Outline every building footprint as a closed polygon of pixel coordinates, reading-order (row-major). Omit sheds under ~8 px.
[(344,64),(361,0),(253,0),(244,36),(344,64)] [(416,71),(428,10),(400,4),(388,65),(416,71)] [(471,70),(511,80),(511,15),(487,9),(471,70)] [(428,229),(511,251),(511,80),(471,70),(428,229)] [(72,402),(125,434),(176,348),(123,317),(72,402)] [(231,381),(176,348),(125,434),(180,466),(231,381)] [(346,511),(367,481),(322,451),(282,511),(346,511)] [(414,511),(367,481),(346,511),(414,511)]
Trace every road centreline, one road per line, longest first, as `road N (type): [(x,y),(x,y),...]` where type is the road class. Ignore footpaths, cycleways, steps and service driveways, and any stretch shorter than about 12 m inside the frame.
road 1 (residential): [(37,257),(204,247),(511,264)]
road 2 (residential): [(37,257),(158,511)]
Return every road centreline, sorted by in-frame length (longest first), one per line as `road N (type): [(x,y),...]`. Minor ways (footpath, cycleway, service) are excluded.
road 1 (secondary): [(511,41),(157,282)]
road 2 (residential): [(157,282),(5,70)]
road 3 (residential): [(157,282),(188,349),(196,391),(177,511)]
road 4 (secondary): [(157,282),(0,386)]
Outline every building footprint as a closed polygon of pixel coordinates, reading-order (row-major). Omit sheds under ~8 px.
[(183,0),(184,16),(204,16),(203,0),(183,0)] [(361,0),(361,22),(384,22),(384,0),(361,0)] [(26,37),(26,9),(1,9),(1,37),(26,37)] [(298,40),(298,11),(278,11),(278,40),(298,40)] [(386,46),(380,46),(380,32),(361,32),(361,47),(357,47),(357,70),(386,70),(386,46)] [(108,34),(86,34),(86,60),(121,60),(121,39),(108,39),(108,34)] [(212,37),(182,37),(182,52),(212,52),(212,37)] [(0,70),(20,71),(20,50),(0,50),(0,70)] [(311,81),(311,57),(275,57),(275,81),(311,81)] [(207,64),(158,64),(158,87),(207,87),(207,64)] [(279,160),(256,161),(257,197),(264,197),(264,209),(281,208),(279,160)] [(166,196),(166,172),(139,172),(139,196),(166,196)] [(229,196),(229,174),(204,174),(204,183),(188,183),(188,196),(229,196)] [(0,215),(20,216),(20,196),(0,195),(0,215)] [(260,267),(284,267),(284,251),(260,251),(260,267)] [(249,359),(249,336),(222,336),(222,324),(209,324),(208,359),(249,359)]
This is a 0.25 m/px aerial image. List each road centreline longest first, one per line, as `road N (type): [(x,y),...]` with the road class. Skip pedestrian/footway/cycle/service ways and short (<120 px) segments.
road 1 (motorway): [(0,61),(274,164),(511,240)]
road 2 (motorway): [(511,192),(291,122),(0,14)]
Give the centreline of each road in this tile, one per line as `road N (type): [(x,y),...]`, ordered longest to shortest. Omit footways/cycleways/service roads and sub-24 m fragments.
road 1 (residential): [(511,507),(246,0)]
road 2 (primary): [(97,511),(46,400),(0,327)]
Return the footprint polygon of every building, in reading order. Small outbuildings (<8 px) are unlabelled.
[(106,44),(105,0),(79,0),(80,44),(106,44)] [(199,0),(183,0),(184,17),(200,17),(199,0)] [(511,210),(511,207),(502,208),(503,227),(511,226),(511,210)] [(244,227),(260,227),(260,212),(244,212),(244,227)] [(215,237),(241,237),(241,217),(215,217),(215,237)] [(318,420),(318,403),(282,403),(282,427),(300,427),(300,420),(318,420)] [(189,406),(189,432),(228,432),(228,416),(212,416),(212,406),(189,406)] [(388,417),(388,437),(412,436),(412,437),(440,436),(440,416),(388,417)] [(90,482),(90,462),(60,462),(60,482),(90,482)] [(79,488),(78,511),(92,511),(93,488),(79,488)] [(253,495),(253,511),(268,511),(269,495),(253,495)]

#### [Exercise instructions]
Rewrite all the records above, swapping each "centreline" for "midline" and leaving everything else unchanged.

#### [Exercise result]
Outline every building footprint as a closed polygon of pixel coordinates, reading-order (row-major). Omit sheds under ~8 px.
[(344,64),(361,0),(253,0),(244,36),(344,64)] [(416,71),(428,10),(400,4),(388,65),(416,71)] [(471,70),(511,80),(511,15),(487,9),(471,70)] [(428,229),(511,251),(511,80),(471,70),(428,229)] [(72,402),(125,434),(176,348),(123,317),(72,402)] [(231,381),(176,348),(125,434),(180,466),(231,381)] [(346,511),(367,481),(322,451),(282,511),(346,511)] [(414,511),(367,481),(346,511),(414,511)]
Trace every road midline, one road per line, longest first, as `road N (type): [(x,y),(x,y),...]` where type is the road class. Ignore footpaths, cycleways, steps and service driveways, and any stretch shorter than about 12 m inside the frame.
road 1 (residential): [(37,257),(204,247),(511,264)]
road 2 (residential): [(37,257),(158,511)]
Return every road midline, sorted by in-frame length (longest first), one per line as `road N (type): [(x,y),...]`. Minor ways (footpath, cycleway, service) are excluded.
road 1 (secondary): [(511,41),(157,282)]
road 2 (residential): [(157,282),(5,70)]
road 3 (residential): [(157,282),(188,349),(196,391),(177,511)]
road 4 (secondary): [(157,282),(0,386)]
Outline every building footprint as a closed polygon of pixel coordinates, reading-order (row-major). Omit sheds under ~8 px.
[(183,0),(184,16),(204,16),(203,0),(183,0)] [(361,0),(361,22),(384,22),(384,0),(361,0)] [(26,37),(26,9),(1,9),(1,37),(26,37)] [(298,40),(298,11),(278,11),(278,40),(298,40)] [(386,46),(380,46),(380,32),(361,32),(361,47),(357,47),(357,70),(386,70),(386,46)] [(108,34),(86,34),(86,60),(121,60),(121,39),(108,39),(108,34)] [(212,37),(182,37),(182,52),(212,52),(212,37)] [(0,70),(20,71),(20,50),(0,50),(0,70)] [(311,81),(311,57),(275,57),(275,81),(311,81)] [(207,64),(158,64),(158,87),(207,87),(207,64)] [(279,160),(256,161),(257,197),(264,197),(264,209),(281,208),(279,160)] [(166,196),(166,172),(139,172),(139,196),(166,196)] [(229,196),(229,174),(204,174),(204,183),(188,183),(188,196),(229,196)] [(0,215),(20,216),(20,196),(0,195),(0,215)] [(260,267),(284,267),(284,251),(260,251),(260,267)] [(249,359),(249,336),(222,336),(222,324),(209,324),(208,359),(249,359)]
This is a 0.25 m/px aerial image. List each road midline longest first, one per line, as `road N (type): [(x,y),...]` with the road class. Skip pedestrian/footway/cycle/service ways and short (<120 px) segments.
road 1 (motorway): [(0,61),(274,164),(511,240)]
road 2 (motorway): [(511,192),(291,122),(0,14)]
Give the midline of each road in this tile, one per line as `road N (type): [(x,y),...]`, ordered longest to shortest. Omit footways/cycleways/service roads and sub-24 m fragments.
road 1 (residential): [(511,507),(246,0)]
road 2 (primary): [(97,511),(46,400),(0,327)]
Return the footprint polygon of every building, in reading order. Small outbuildings (<8 px) are unlabelled.
[(106,44),(105,0),(79,0),(80,44),(106,44)] [(199,0),(183,0),(184,17),(200,17),(199,0)] [(511,210),(511,207),(502,208),(503,227),(511,226),(511,210)] [(244,227),(260,227),(260,212),(244,212),(244,227)] [(215,237),(241,237),(241,217),(215,217),(215,237)] [(318,420),(318,403),(282,403),(282,427),(300,427),(300,420),(318,420)] [(189,406),(189,432),(228,432),(228,416),(212,416),(212,406),(189,406)] [(388,417),(388,437),(412,436),(412,437),(440,436),(440,416),(388,417)] [(90,482),(90,462),(60,462),(60,482),(90,482)] [(79,488),(78,511),(92,511),(93,488),(79,488)] [(253,495),(253,511),(268,511),(269,495),(253,495)]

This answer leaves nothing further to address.